» **DATASET RECORDS**
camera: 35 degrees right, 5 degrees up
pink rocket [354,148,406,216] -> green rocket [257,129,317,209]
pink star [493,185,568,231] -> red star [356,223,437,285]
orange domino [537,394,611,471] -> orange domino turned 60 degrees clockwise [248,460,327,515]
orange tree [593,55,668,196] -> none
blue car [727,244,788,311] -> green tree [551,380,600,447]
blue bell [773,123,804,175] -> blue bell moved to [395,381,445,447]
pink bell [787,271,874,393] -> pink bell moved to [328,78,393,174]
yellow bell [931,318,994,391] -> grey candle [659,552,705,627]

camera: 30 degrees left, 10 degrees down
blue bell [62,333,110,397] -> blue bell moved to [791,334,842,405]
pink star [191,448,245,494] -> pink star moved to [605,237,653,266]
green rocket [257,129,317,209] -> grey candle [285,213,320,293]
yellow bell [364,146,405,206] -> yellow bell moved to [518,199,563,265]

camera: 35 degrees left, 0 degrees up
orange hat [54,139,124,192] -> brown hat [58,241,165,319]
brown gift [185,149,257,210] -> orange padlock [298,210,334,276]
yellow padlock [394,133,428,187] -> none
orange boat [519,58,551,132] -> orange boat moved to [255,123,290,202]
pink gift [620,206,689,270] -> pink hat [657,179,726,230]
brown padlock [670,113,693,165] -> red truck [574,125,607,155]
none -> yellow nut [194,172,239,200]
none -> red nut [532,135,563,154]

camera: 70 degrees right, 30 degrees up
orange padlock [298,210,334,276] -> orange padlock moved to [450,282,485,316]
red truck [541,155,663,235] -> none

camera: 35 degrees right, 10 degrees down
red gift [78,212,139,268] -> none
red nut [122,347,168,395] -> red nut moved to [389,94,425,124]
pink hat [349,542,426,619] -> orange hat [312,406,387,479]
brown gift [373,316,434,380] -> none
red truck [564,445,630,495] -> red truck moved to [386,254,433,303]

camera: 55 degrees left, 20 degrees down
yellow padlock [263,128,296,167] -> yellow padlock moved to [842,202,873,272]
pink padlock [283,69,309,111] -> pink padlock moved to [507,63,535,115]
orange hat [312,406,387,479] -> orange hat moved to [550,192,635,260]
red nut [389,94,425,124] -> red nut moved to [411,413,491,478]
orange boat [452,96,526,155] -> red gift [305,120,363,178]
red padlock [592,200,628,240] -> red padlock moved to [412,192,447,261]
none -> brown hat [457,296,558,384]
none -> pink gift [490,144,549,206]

» **WHAT THE EXERCISE ASKS**
Search the lines above for the string "right", then show every one that has it.

» **ANSWER SECTION**
camera: 35 degrees right, 5 degrees up
camera: 70 degrees right, 30 degrees up
camera: 35 degrees right, 10 degrees down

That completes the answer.